Colored object listings

☆ ☆ ☆ ☆ ☆ ☆ ☆

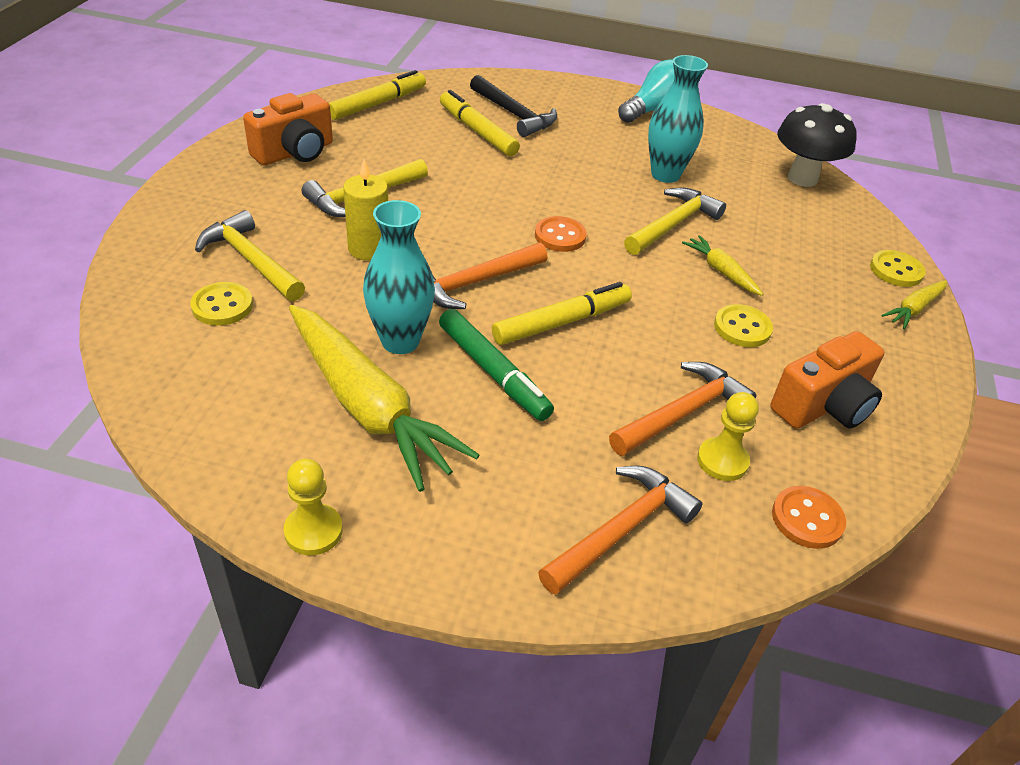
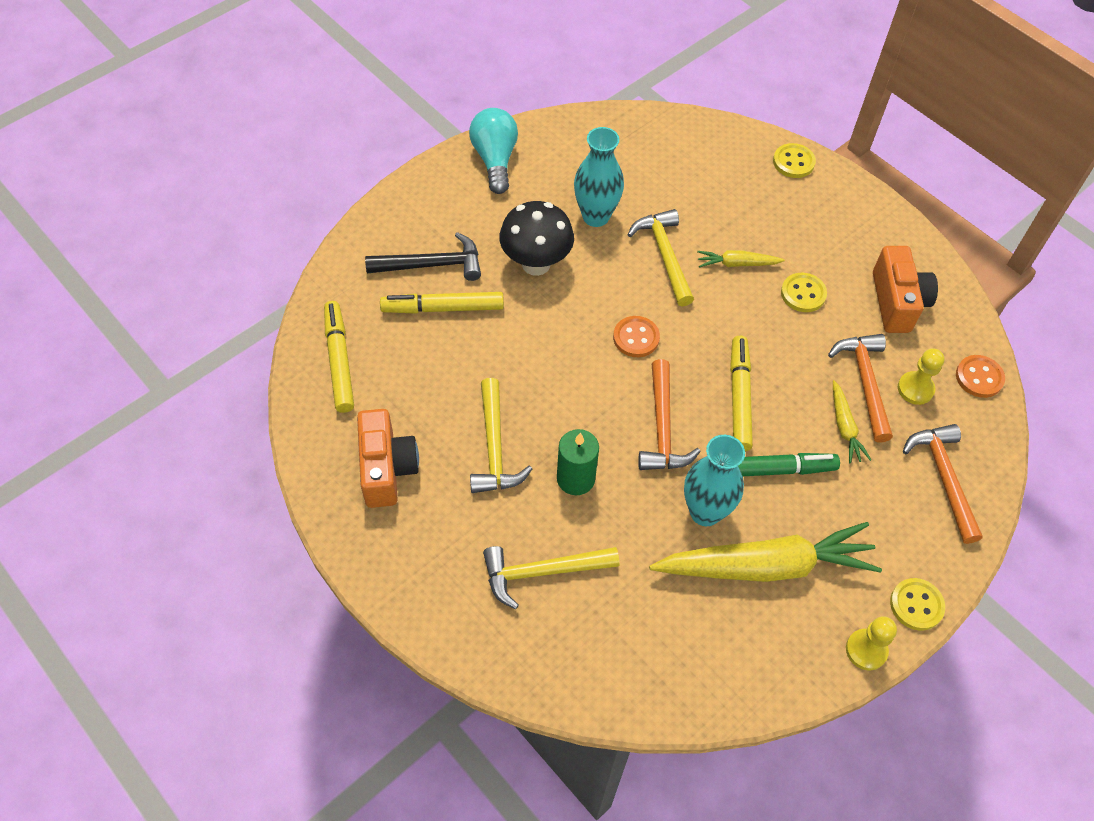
camera: 55 degrees left, 15 degrees up
(222, 306) = (594, 617): yellow button -> yellow button (916, 605)
(369, 249) = (575, 478): yellow candle -> green candle
(802, 178) = (656, 133): black mushroom -> black mushroom (536, 264)
(914, 309) = (837, 184): yellow carrot -> yellow carrot (844, 427)

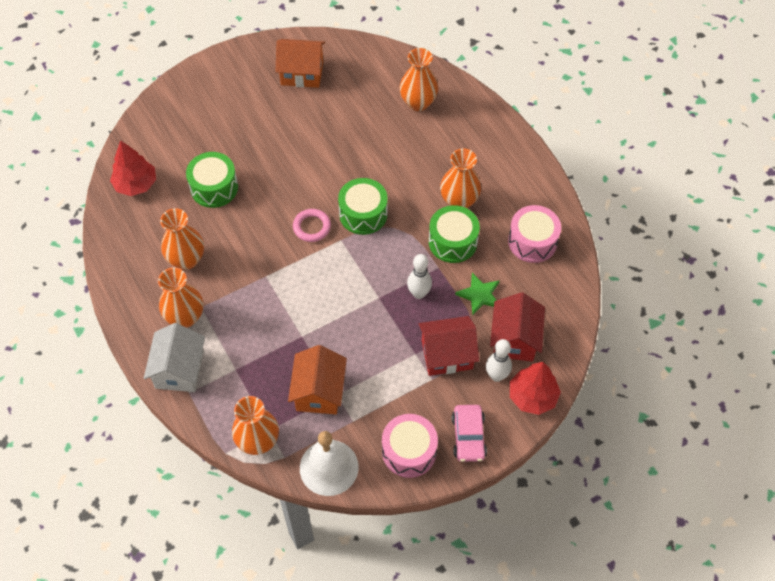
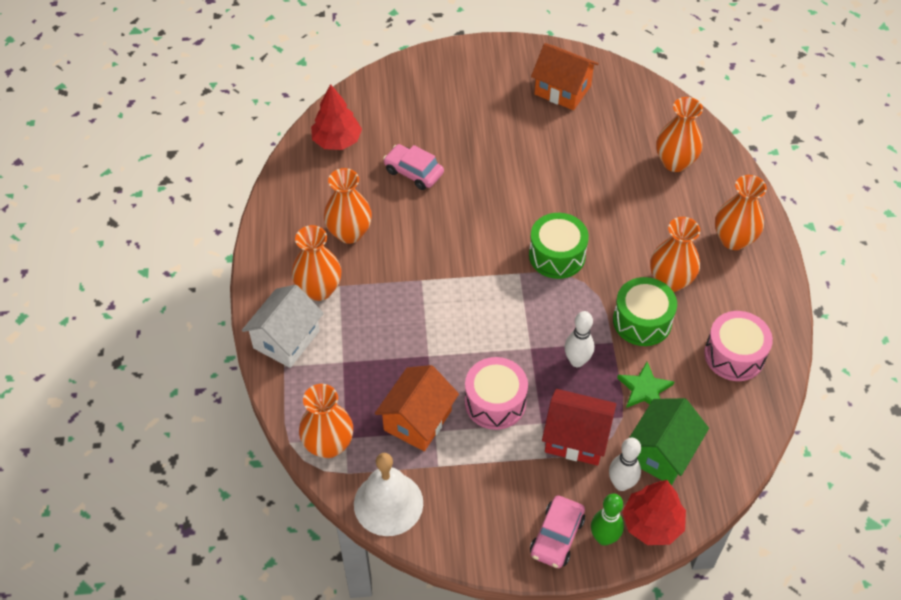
camera: 25 degrees right, 5 degrees down
(214, 188) = (413, 172): green drum -> pink car
(312, 227) = (495, 248): pink ring -> none
(409, 451) = (483, 524): pink drum -> pink drum (495, 402)
(490, 149) = (733, 239): none -> orange vase
(503, 422) = (604, 538): none -> green bowling pin
(514, 339) = (661, 453): red house -> green house

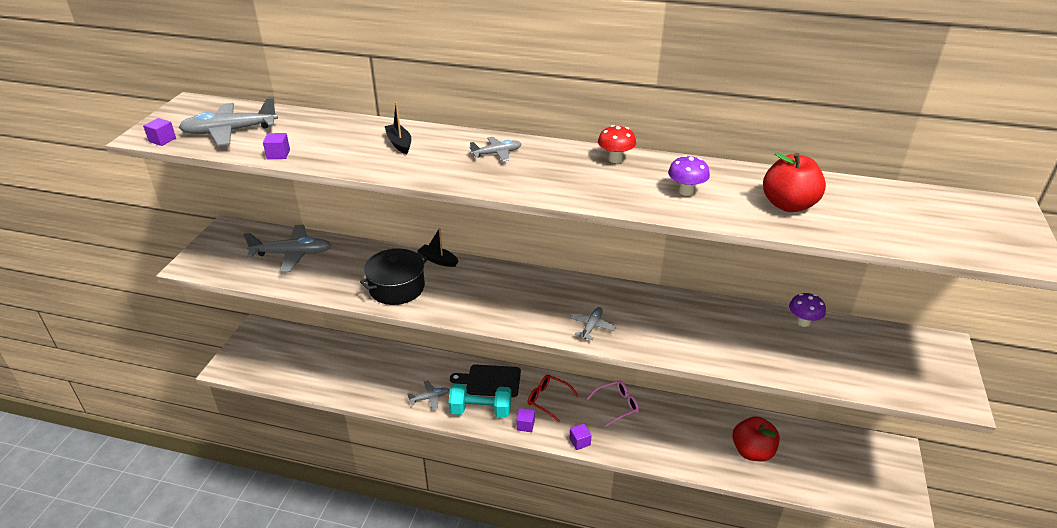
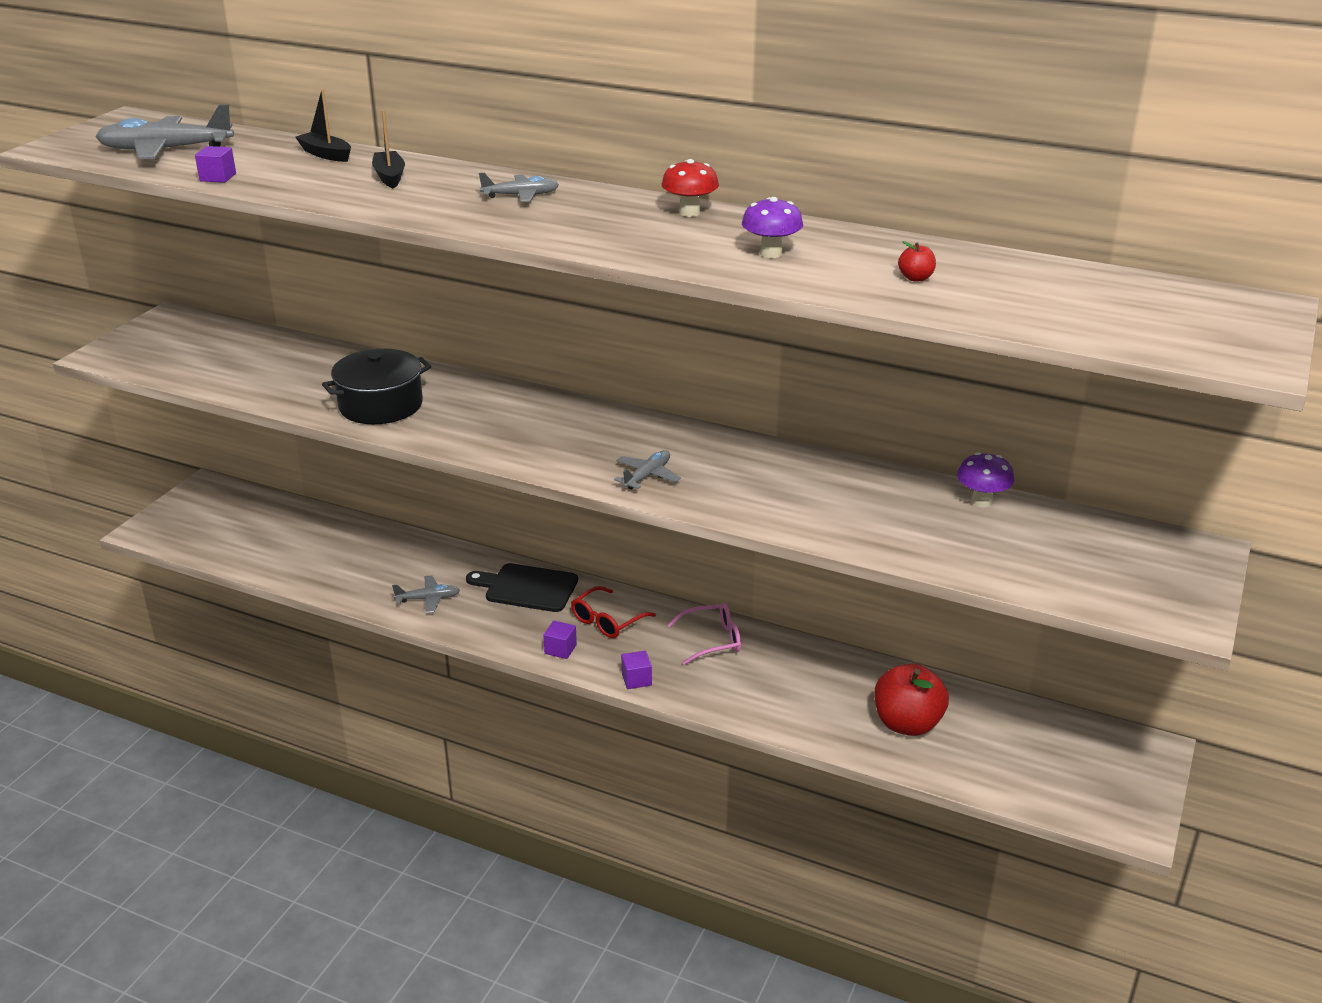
camera: 10 degrees right, 5 degrees down
(162, 140) = (72, 153): purple cube -> none
(292, 254) = (249, 354): grey plane -> none
(438, 260) = (454, 379): black boat -> black boat (326, 154)
(480, 410) = (499, 623): turquoise dumbbell -> none
(548, 399) = (607, 621): red glasses -> red glasses turned 90 degrees counterclockwise
(788, 205) = (915, 278): red apple -> red apple, size x0.42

☆ ☆ ☆ ☆ ☆ ☆ ☆

> WHAT YOU WILL DO:
Each line in the records above that contains the word "black" must be copied.

> ANSWER SPACE:
(802, 178) = (656, 133): black mushroom -> black mushroom (536, 264)
(438, 260) = (454, 379): black boat -> black boat (326, 154)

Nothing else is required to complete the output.